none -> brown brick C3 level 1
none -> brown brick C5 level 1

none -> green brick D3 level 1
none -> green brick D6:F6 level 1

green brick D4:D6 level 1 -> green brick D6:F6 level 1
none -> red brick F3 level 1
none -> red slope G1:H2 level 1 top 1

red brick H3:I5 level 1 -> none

------------------------------------------------------------

TASK DETAILS: Copy the line containing "none -> red brick F3 level 1" exactly. Then copy every line after it through the end of the listing, and nothing more.

FINISHED EXERCISE:
none -> red brick F3 level 1
none -> red slope G1:H2 level 1 top 1

red brick H3:I5 level 1 -> none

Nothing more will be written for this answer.